**Task**: Copy out the data below word for word, starting at the line that contains "You are a coconut" and ending at the line that contains "Find the location of a particular element. This". Leave the pictures out of your copy.

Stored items
__________
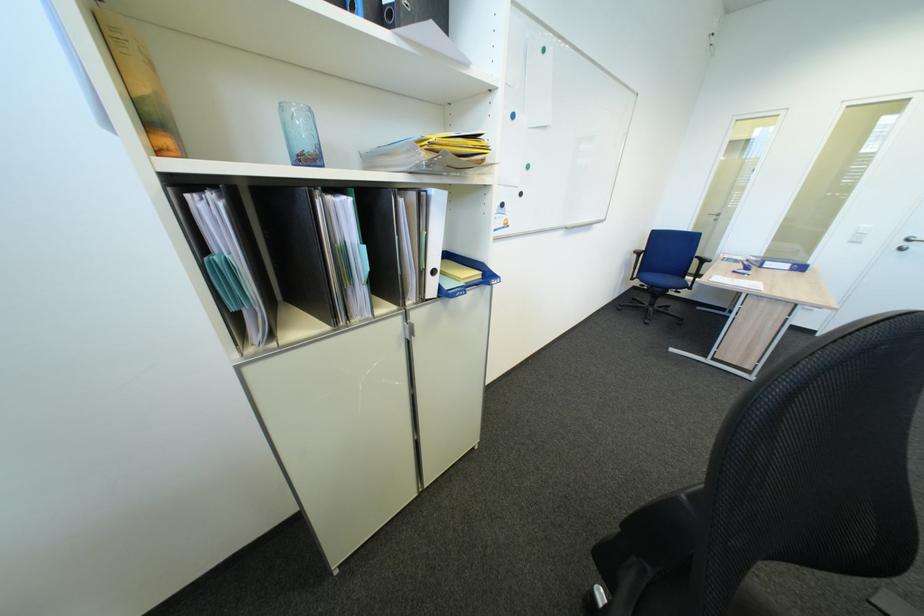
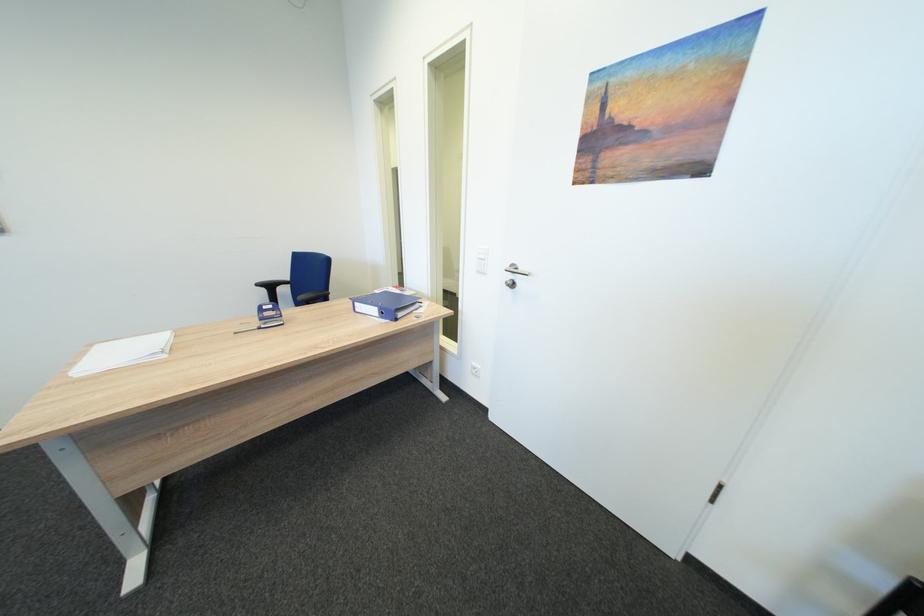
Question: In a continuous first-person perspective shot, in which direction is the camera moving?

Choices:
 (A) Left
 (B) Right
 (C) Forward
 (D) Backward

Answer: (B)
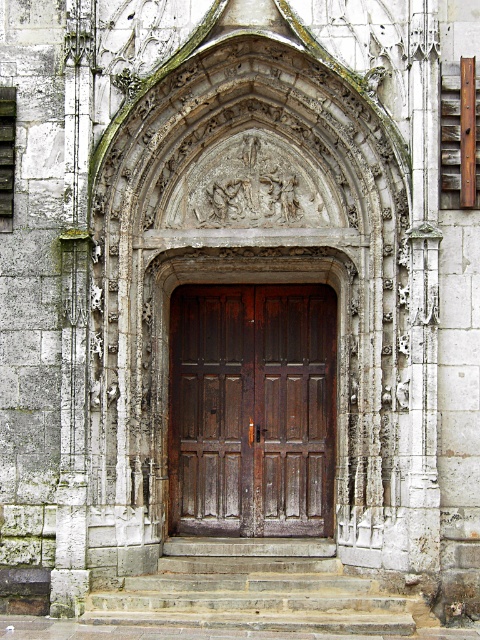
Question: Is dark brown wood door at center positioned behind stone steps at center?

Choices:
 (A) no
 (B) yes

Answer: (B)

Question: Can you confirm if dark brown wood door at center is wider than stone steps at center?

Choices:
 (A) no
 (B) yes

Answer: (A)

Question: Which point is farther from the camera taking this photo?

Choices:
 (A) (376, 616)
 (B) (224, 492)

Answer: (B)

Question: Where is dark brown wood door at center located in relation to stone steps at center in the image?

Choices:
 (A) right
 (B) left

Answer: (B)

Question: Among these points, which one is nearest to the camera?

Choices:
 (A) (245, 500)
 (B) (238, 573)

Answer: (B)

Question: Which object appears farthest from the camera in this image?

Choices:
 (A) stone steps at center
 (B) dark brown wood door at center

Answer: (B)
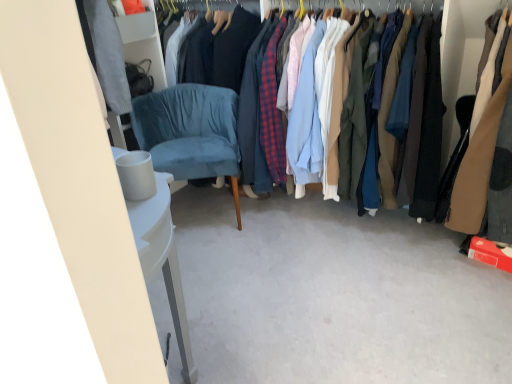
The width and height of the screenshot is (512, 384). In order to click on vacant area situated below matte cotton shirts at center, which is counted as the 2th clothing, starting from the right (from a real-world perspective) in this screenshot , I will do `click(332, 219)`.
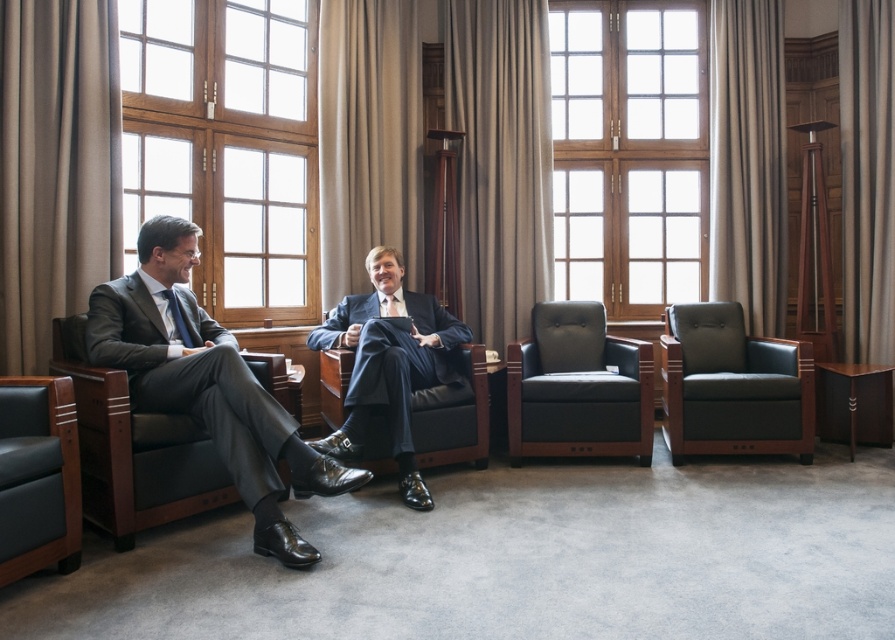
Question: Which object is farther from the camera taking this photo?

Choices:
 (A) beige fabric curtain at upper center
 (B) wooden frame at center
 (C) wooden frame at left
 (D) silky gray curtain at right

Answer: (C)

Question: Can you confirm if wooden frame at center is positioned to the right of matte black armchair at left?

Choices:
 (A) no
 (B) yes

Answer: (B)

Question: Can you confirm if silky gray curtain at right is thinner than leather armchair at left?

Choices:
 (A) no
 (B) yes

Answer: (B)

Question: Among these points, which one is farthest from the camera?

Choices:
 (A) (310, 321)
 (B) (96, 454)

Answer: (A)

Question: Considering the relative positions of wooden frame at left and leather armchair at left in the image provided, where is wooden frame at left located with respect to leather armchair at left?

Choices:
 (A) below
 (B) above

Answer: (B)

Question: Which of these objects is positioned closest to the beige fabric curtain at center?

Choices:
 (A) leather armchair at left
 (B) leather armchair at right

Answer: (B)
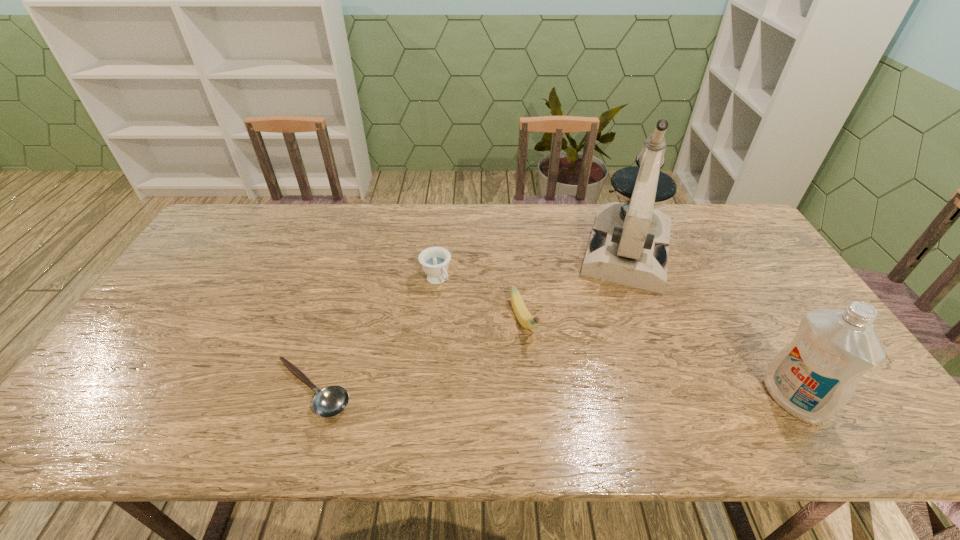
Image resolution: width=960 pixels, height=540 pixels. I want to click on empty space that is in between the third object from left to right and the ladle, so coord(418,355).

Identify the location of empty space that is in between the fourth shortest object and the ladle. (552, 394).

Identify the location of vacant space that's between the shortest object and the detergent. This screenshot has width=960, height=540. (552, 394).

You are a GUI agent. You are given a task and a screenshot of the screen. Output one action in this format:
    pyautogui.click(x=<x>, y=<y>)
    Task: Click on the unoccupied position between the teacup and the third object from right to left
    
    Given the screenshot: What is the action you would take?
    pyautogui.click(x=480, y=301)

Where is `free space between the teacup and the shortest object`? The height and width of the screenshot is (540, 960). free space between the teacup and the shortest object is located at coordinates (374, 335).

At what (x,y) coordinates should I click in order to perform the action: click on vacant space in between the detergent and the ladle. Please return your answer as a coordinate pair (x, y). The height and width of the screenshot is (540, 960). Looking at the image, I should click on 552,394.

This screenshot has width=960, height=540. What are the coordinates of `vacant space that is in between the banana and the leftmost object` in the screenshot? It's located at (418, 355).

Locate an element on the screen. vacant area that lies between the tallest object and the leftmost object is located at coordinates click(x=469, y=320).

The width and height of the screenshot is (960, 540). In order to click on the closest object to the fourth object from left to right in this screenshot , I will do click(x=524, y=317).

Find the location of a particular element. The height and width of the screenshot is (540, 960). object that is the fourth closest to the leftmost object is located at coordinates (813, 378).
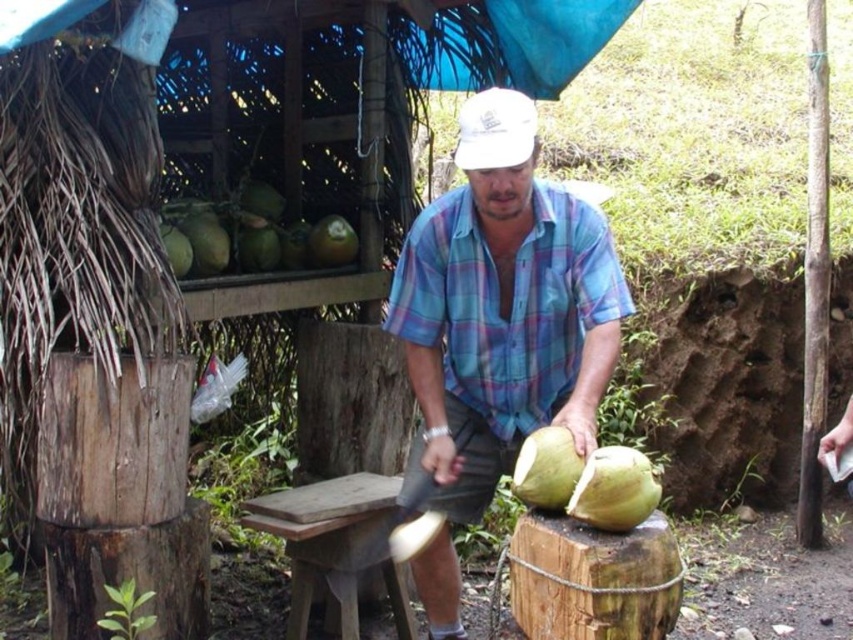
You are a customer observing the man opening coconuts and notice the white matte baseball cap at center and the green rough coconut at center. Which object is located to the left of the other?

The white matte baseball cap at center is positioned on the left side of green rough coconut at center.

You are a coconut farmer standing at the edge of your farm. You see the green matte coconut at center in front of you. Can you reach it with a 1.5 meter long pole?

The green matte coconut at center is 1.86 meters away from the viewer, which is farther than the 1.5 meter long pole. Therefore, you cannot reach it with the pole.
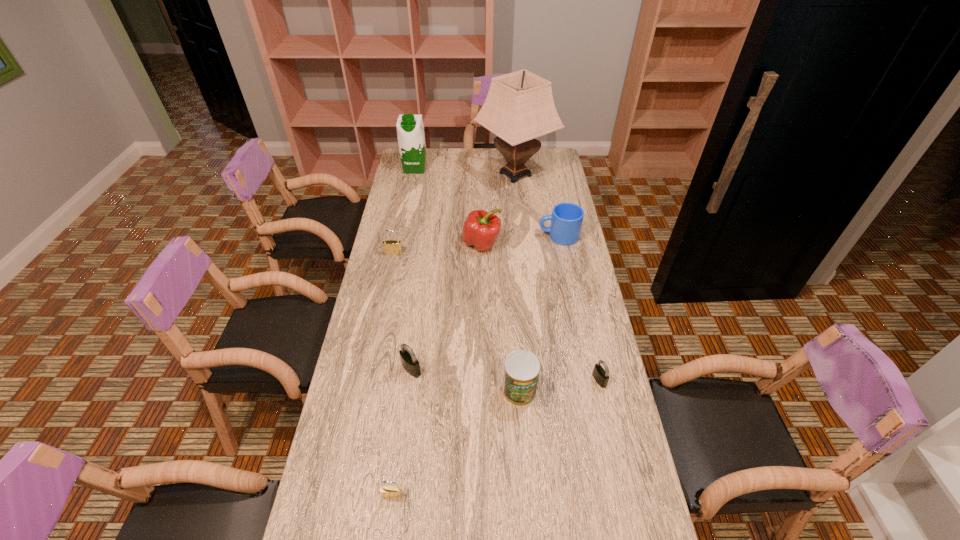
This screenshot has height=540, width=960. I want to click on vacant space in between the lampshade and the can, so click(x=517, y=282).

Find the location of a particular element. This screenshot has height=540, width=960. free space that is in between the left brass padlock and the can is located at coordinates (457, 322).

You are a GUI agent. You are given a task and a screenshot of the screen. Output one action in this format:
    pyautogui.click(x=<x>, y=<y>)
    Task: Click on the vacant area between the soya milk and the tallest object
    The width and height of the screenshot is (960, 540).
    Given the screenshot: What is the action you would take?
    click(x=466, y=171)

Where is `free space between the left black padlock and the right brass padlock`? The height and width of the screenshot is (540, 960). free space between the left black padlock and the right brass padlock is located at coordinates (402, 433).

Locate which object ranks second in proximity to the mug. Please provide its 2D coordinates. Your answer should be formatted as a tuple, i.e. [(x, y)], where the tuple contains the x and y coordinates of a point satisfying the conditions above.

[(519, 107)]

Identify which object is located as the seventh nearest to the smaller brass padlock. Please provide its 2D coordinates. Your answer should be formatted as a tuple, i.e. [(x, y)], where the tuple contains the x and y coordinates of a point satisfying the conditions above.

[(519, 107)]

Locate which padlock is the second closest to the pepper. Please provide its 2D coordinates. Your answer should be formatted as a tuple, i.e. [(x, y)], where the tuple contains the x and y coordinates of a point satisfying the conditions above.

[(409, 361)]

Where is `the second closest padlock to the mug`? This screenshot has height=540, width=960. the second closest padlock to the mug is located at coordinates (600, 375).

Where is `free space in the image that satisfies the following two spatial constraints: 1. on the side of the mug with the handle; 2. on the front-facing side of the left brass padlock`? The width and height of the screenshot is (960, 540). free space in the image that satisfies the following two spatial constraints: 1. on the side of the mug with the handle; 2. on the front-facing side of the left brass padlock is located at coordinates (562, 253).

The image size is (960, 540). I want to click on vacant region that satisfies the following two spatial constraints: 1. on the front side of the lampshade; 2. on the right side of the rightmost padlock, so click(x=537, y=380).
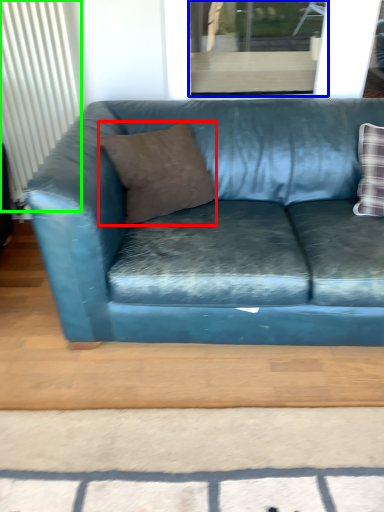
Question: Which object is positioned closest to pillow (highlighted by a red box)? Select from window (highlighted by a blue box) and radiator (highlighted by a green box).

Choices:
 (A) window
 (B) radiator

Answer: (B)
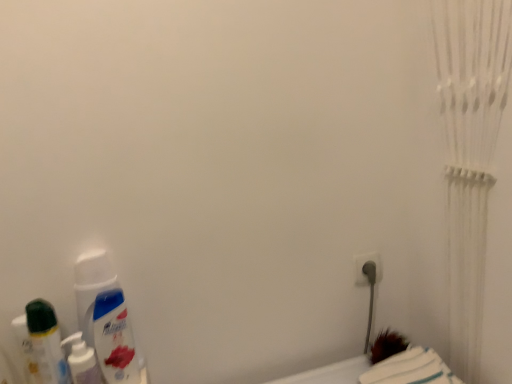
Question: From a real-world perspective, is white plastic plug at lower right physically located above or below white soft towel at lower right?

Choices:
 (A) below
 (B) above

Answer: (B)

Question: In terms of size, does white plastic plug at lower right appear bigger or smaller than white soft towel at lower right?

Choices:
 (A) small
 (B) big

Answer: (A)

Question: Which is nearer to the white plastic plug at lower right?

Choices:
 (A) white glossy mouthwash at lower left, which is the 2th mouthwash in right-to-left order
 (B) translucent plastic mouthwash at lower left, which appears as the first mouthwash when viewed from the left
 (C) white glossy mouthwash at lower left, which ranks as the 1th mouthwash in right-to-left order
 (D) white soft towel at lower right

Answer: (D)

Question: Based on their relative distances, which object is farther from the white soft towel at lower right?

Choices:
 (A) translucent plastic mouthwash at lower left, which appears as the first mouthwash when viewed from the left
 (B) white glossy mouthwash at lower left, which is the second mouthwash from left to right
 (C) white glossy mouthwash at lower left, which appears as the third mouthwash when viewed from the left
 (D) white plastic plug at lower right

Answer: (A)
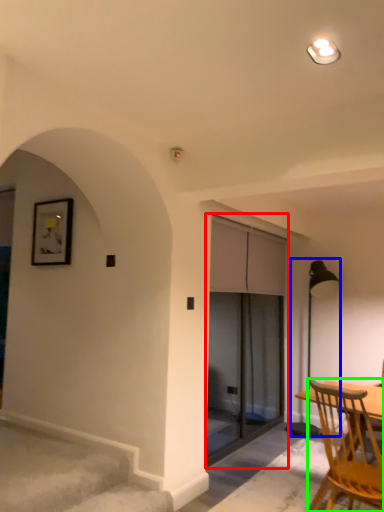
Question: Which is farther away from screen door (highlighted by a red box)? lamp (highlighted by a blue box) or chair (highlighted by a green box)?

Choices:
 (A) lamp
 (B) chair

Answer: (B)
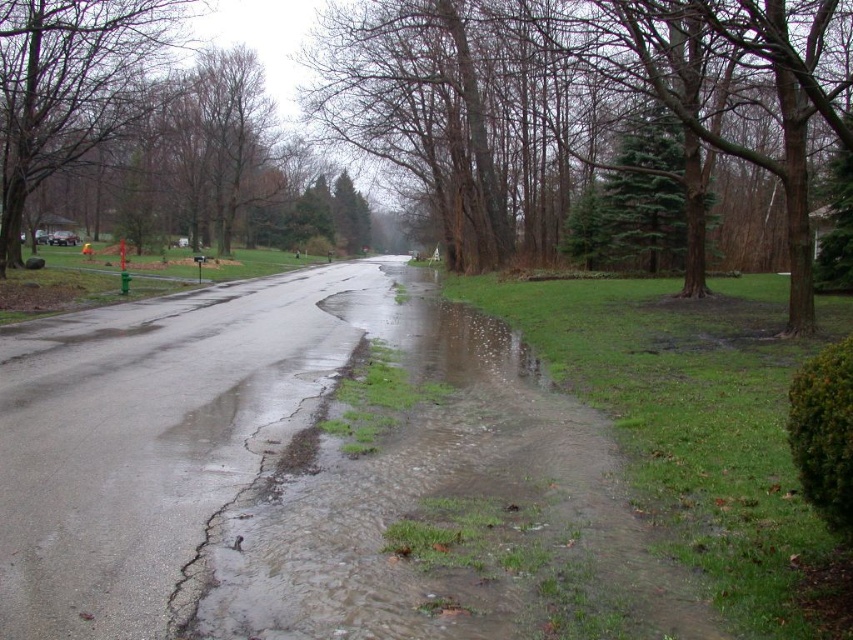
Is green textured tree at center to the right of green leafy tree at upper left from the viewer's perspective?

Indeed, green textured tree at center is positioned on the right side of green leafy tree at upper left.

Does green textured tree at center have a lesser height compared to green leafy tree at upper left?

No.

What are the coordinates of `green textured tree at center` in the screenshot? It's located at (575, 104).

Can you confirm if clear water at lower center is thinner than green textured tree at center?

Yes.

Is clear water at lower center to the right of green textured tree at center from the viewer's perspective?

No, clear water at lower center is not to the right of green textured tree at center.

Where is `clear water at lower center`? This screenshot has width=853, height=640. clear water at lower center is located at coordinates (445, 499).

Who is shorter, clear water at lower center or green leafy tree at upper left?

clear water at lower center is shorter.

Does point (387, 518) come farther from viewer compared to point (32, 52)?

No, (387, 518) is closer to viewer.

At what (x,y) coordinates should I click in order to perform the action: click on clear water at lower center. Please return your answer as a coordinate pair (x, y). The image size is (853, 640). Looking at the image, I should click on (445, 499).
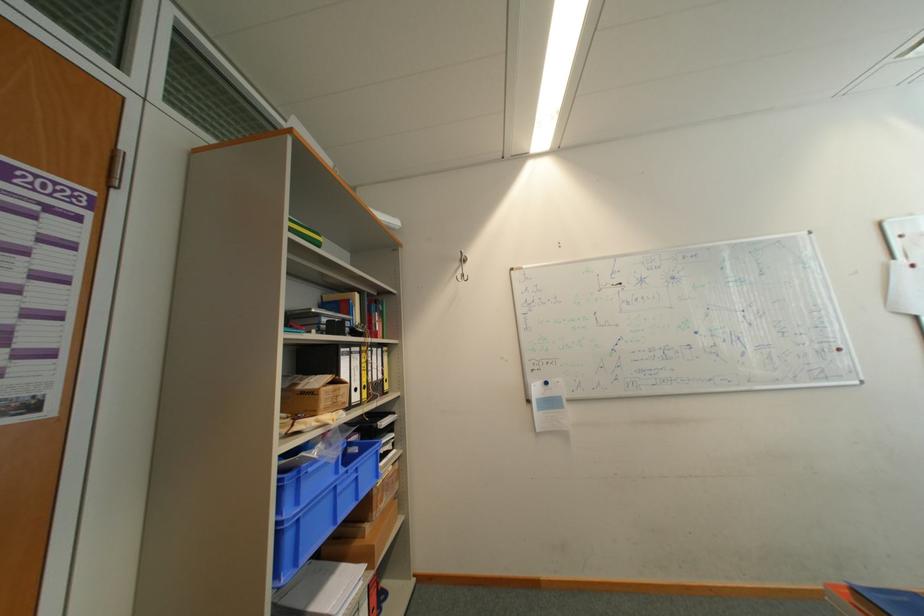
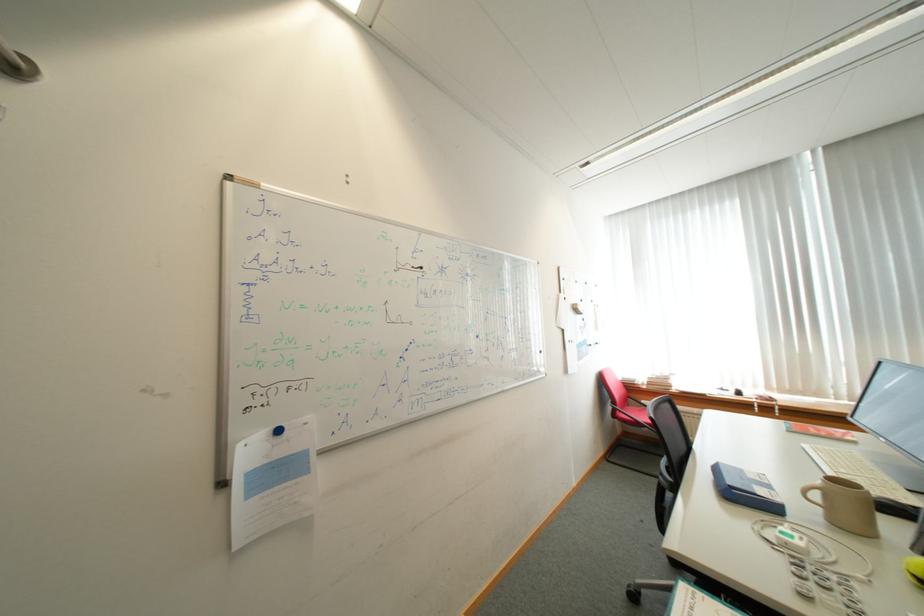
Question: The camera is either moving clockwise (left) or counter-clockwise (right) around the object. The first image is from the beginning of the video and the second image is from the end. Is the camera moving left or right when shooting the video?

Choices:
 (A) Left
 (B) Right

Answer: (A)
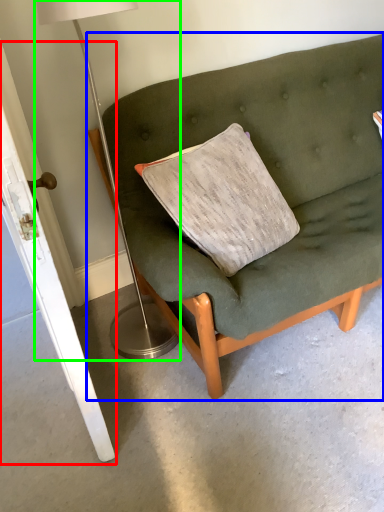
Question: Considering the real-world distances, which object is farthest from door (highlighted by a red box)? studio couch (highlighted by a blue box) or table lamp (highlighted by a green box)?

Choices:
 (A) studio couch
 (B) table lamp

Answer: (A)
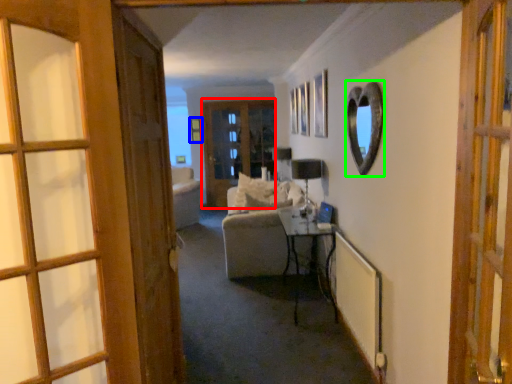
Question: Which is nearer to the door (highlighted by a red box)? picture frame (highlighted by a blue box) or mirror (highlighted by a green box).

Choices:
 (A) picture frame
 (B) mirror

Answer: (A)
__________
**Solution for this problem**:
You are a coconut farmer standing at the edge of your farm. You see the green matte coconut at center in front of you. Can you reach it with a 1.5 meter long pole?

The green matte coconut at center is 1.86 meters away from the viewer, which is farther than the 1.5 meter long pole. Therefore, you cannot reach it with the pole.
This screenshot has height=540, width=960. I want to click on vacant space in between the lampshade and the can, so click(x=517, y=282).

Find the location of a particular element. This screenshot has height=540, width=960. free space that is in between the left brass padlock and the can is located at coordinates (457, 322).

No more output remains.